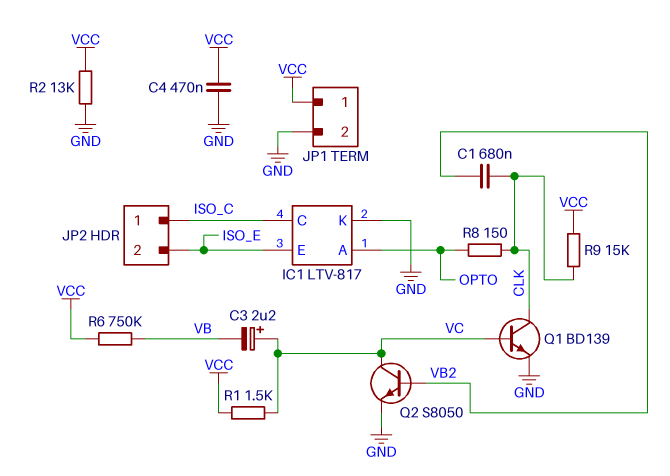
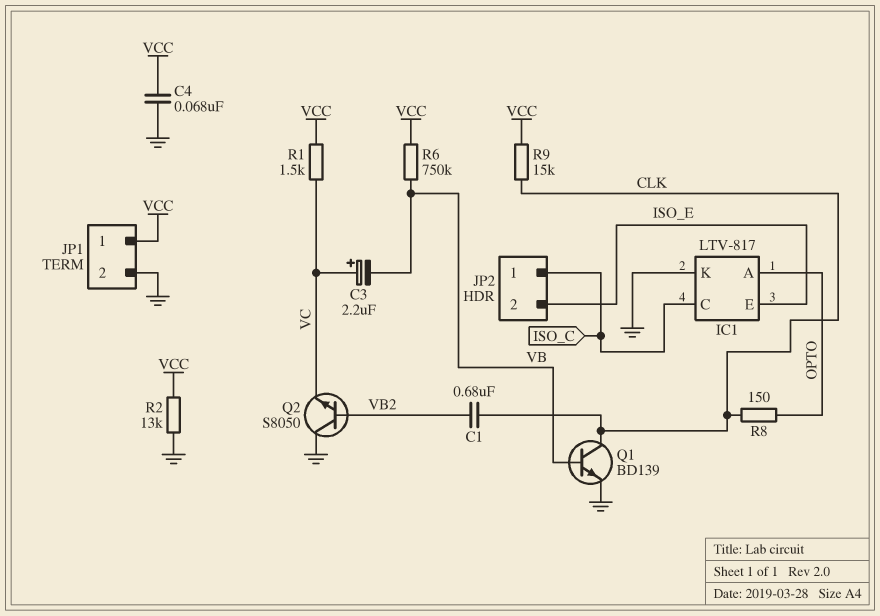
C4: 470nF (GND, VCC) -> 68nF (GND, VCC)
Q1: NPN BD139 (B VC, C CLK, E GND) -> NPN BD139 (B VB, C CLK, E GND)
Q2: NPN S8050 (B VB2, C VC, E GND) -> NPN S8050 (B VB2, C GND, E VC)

---

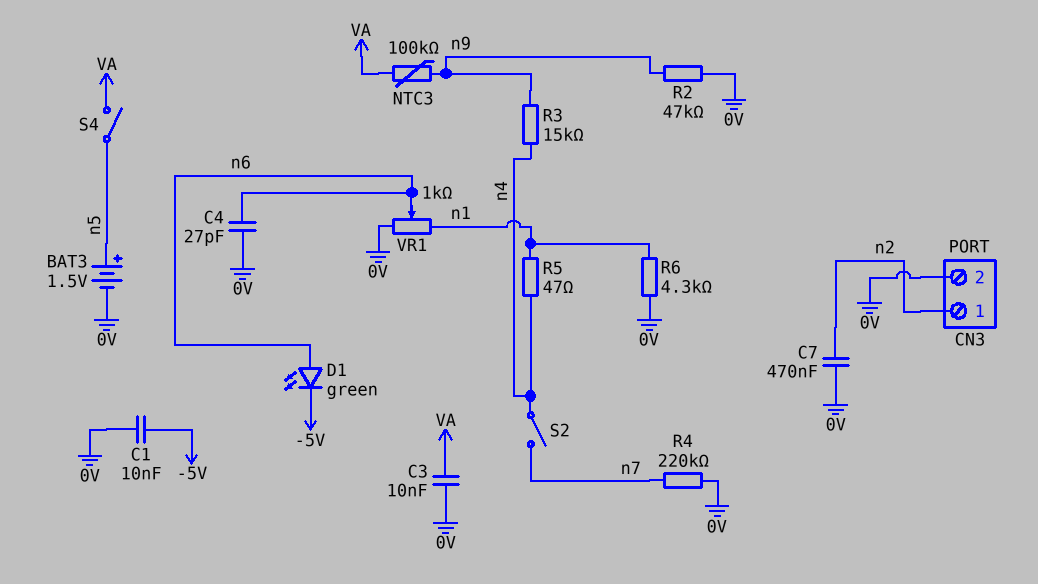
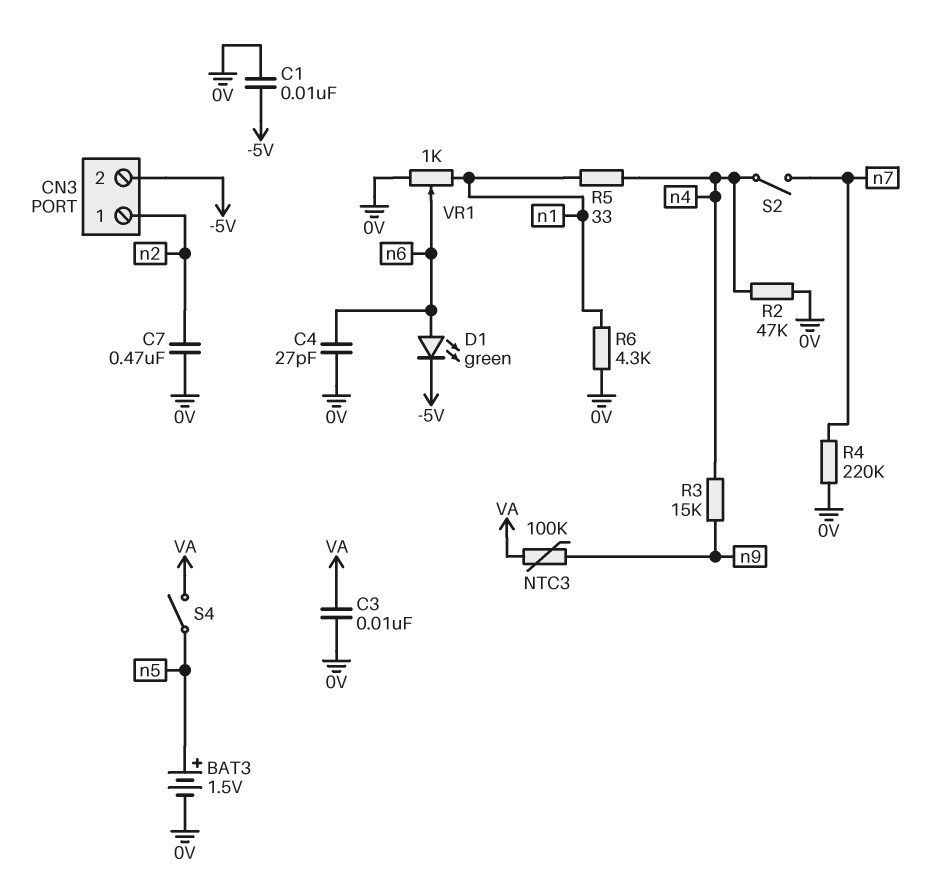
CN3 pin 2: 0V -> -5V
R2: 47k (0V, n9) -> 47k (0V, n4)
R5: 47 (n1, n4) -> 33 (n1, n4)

• _TASK DETAILS_
All lines above from the one with "C4: 470nF (GND, VCC) -> 68nF (GND, VCC)" to the one with "Q2: NPN S8050", inclusive, should be copied exactly, and no other lines.

• _RESULT FOR THIS TASK_
C4: 470nF (GND, VCC) -> 68nF (GND, VCC)
Q1: NPN BD139 (B VC, C CLK, E GND) -> NPN BD139 (B VB, C CLK, E GND)
Q2: NPN S8050 (B VB2, C VC, E GND) -> NPN S8050 (B VB2, C GND, E VC)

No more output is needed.